■ Task item
Filter the listing so that only lines with the word "down" remain.

■ Records for this task
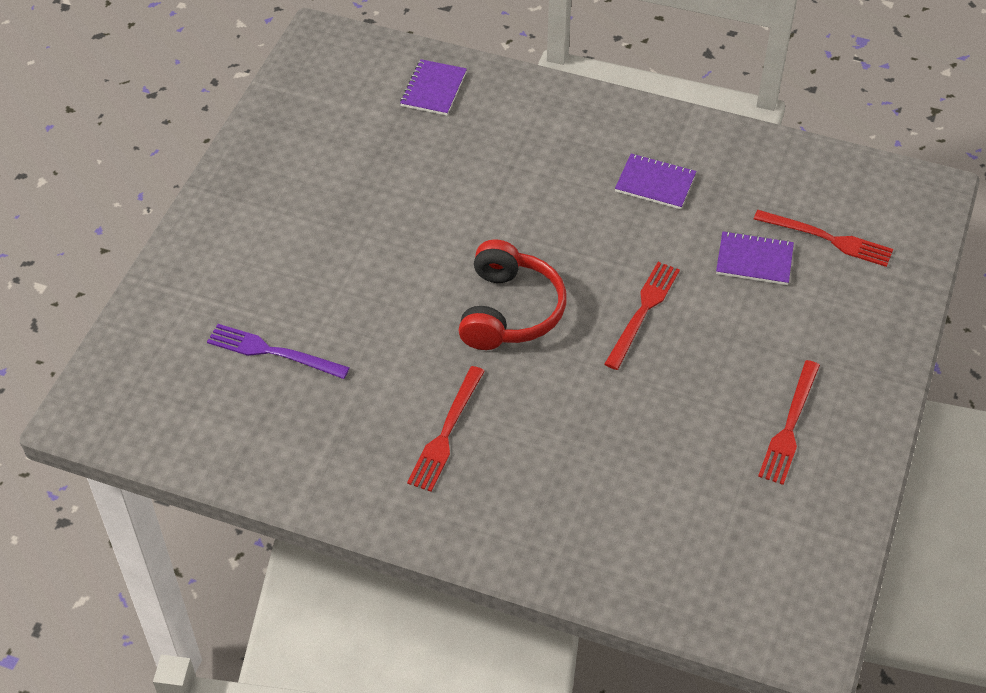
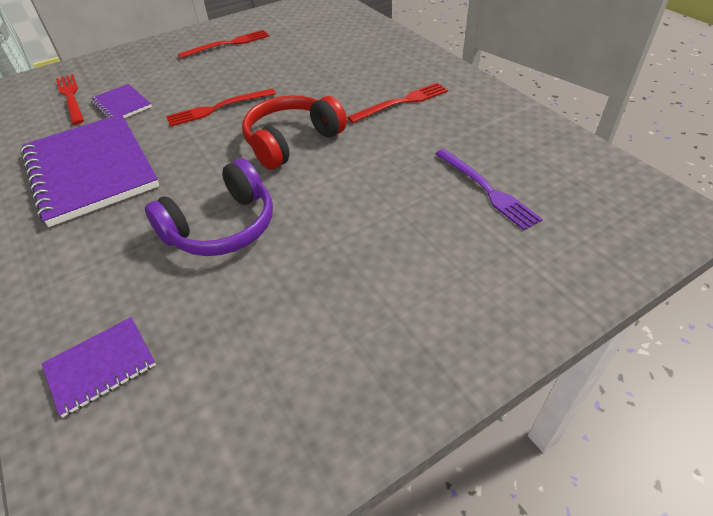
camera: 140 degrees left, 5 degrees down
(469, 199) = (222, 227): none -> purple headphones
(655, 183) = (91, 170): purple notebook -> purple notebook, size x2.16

...

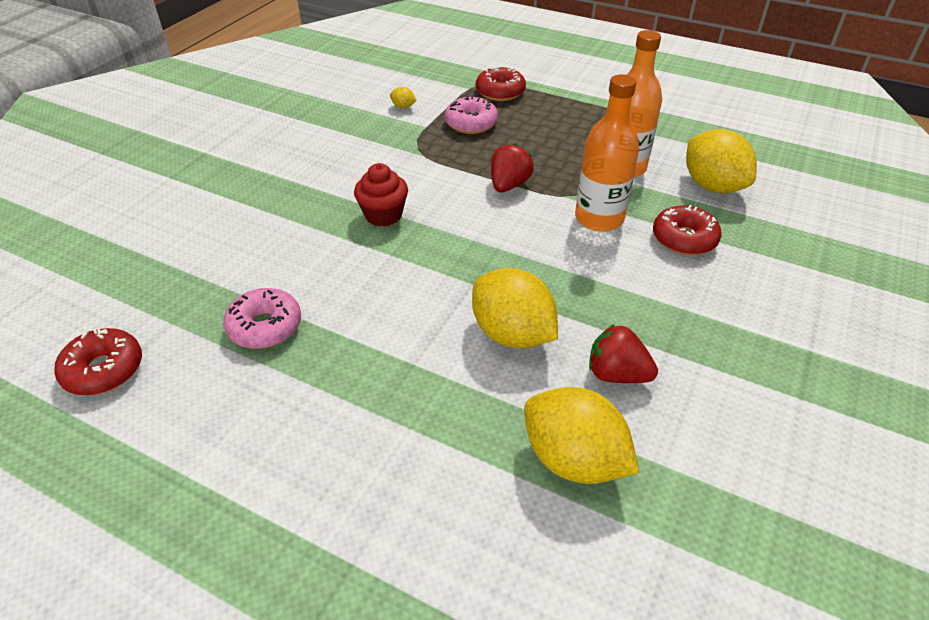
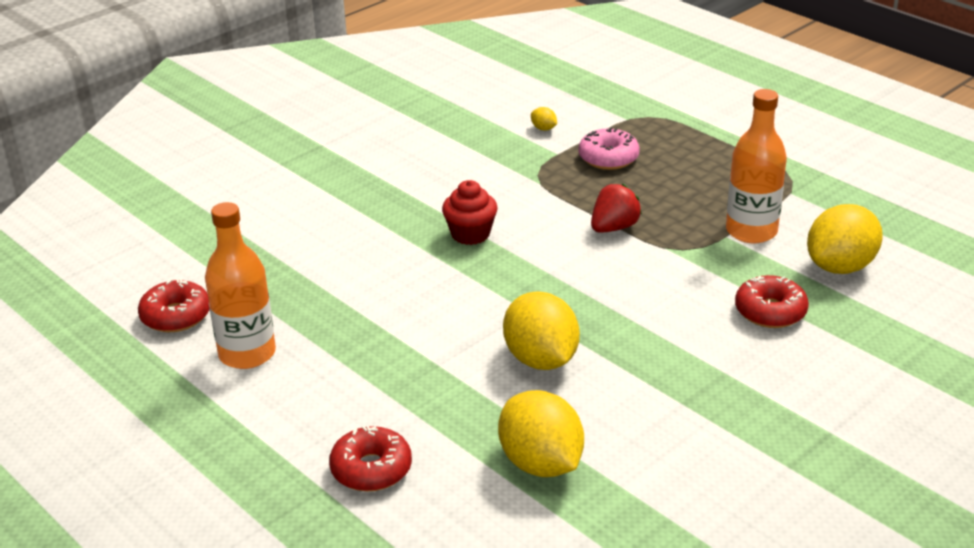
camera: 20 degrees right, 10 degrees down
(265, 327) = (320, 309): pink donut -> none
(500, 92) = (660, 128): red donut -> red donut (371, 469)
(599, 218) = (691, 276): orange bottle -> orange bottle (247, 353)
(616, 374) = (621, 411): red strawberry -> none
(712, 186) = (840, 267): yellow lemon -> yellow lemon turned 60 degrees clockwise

■ Solution below
camera: 140 degrees left, 5 degrees down
camera: 20 degrees right, 10 degrees down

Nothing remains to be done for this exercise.